[BEGIN]
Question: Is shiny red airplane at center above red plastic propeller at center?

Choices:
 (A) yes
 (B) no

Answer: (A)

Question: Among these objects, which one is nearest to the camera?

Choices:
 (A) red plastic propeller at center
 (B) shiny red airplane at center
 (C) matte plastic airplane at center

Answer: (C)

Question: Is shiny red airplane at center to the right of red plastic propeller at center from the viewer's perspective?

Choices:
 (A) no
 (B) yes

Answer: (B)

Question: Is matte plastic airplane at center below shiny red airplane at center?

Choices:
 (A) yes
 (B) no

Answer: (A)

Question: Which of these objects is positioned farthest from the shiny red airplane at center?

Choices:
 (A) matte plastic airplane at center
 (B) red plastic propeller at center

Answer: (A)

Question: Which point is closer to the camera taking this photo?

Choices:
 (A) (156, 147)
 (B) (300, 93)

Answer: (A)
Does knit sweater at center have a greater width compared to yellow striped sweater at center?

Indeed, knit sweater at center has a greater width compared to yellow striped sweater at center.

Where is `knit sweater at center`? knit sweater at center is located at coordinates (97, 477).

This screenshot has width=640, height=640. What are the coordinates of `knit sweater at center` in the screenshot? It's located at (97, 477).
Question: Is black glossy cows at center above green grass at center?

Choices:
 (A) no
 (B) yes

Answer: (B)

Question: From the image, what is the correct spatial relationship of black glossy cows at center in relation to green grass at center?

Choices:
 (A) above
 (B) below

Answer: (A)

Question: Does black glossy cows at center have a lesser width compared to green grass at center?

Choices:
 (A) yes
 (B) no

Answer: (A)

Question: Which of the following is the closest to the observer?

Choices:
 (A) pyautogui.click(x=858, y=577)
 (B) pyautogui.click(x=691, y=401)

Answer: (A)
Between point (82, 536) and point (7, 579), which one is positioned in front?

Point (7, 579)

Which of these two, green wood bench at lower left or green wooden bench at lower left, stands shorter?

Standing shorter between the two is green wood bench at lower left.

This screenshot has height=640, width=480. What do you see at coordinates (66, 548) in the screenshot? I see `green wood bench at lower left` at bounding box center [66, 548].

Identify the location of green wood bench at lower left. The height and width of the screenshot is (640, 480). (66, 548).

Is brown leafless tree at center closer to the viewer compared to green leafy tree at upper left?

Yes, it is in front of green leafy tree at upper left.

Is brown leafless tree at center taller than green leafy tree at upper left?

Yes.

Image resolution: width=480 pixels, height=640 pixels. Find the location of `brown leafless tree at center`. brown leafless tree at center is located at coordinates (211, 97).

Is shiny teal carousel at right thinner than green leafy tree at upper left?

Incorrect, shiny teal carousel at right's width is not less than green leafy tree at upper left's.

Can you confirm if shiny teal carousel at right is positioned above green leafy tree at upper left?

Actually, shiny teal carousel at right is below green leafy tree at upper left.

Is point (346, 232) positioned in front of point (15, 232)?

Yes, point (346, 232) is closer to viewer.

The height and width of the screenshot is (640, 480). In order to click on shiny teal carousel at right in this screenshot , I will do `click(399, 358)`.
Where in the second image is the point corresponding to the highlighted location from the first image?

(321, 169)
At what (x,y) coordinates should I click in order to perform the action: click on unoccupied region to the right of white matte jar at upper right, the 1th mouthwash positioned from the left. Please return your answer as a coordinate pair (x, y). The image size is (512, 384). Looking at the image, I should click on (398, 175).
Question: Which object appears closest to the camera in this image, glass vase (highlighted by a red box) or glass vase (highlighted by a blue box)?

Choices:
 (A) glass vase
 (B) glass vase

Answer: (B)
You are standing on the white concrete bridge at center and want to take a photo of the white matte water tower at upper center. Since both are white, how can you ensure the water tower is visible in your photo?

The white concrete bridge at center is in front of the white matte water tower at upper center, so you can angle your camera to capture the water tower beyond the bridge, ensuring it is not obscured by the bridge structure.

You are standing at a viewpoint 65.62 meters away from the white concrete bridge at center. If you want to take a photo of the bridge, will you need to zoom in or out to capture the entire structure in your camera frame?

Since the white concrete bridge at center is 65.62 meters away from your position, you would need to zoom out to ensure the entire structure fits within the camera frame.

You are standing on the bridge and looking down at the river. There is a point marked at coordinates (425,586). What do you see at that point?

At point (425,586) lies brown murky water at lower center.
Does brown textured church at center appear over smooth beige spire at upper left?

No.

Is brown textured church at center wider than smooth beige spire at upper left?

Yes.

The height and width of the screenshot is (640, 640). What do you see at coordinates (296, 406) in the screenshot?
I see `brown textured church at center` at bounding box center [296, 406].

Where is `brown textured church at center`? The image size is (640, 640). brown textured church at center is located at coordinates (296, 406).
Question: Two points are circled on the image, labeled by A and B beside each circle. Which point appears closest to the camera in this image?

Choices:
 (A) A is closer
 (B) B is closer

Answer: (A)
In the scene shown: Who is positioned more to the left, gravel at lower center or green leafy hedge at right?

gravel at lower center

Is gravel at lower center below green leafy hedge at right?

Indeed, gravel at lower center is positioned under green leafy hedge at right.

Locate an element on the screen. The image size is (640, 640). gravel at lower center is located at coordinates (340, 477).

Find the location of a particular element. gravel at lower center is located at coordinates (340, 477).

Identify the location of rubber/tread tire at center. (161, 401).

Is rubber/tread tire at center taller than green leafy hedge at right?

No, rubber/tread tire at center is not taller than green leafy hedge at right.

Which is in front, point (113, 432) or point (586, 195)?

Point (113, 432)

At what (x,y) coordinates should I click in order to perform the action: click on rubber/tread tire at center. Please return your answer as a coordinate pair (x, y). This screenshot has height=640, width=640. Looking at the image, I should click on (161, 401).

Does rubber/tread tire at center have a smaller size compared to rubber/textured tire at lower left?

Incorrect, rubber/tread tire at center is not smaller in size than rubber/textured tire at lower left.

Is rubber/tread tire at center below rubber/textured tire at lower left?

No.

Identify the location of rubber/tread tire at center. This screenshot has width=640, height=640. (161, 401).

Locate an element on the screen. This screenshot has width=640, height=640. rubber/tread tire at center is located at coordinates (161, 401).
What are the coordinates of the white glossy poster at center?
[END]
### [Exercise directions]
List, in full, each line of the items above that contains the string "shorter".

### [Written solution]
Which of these two, green wood bench at lower left or green wooden bench at lower left, stands shorter?
Standing shorter between the two is green wood bench at lower left.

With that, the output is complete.